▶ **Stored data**
┄┄┄┄┄┄
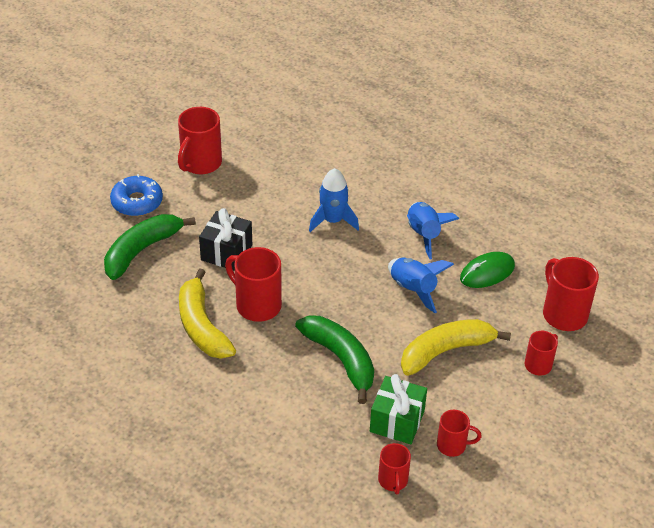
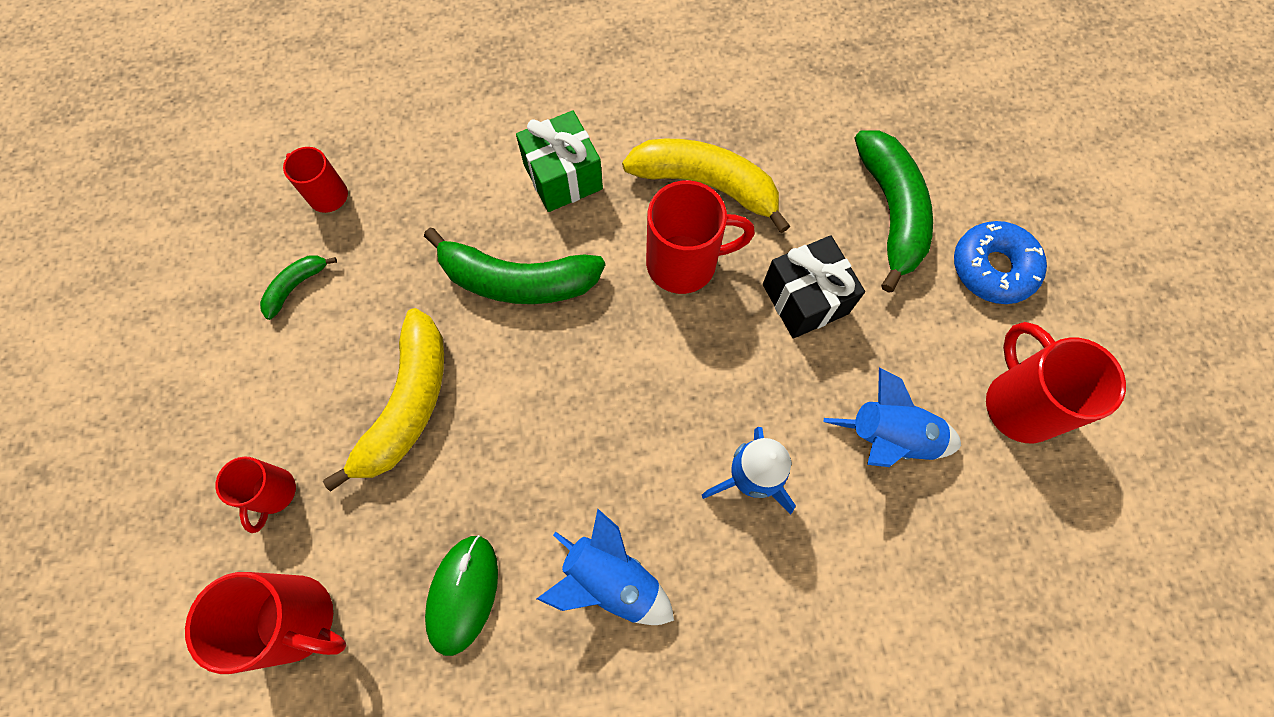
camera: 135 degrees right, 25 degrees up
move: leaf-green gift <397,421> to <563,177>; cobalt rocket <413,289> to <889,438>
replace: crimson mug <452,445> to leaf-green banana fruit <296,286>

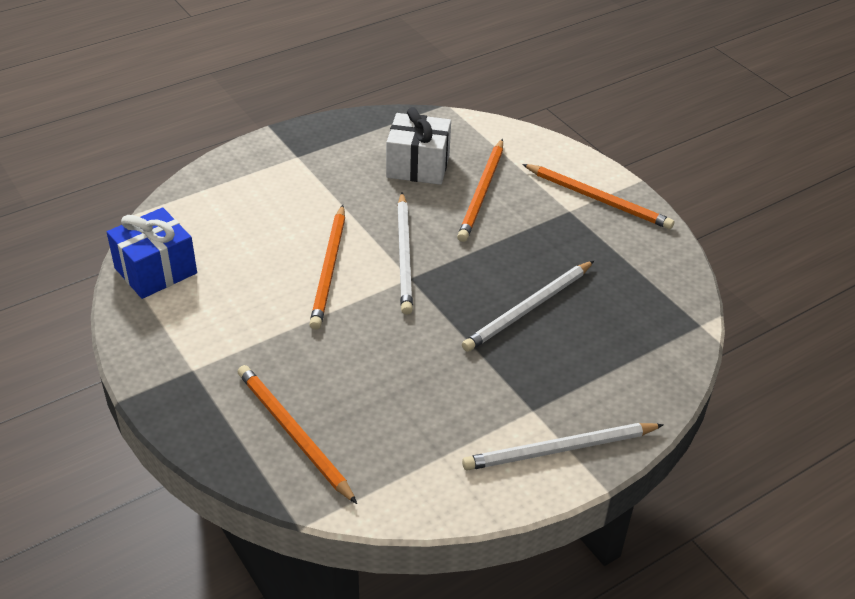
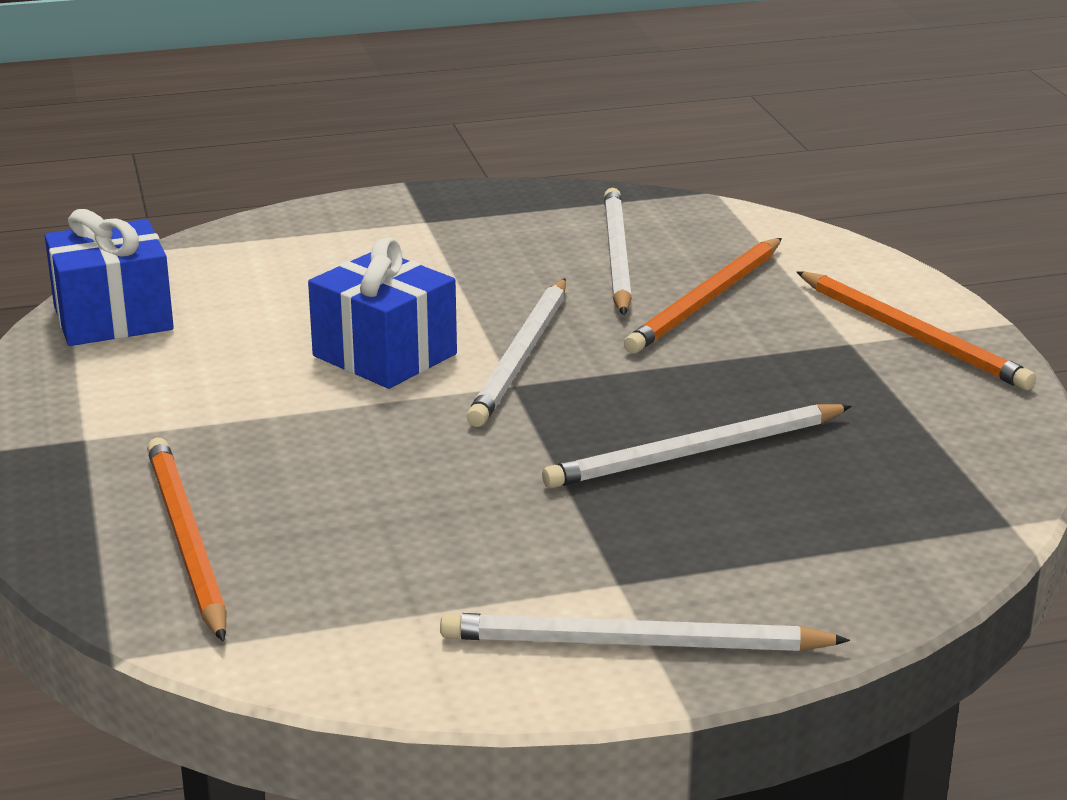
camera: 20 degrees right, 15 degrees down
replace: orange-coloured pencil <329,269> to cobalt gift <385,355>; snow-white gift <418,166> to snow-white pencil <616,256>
┄┄┄┄┄┄
▶ **Work request**
Retype all the records shown above, character for character. Omit every picture.

▶ **Solution for this problem**
camera: 135 degrees right, 25 degrees up
move: leaf-green gift <397,421> to <563,177>; cobalt rocket <413,289> to <889,438>
replace: crimson mug <452,445> to leaf-green banana fruit <296,286>

camera: 20 degrees right, 15 degrees down
replace: orange-coloured pencil <329,269> to cobalt gift <385,355>; snow-white gift <418,166> to snow-white pencil <616,256>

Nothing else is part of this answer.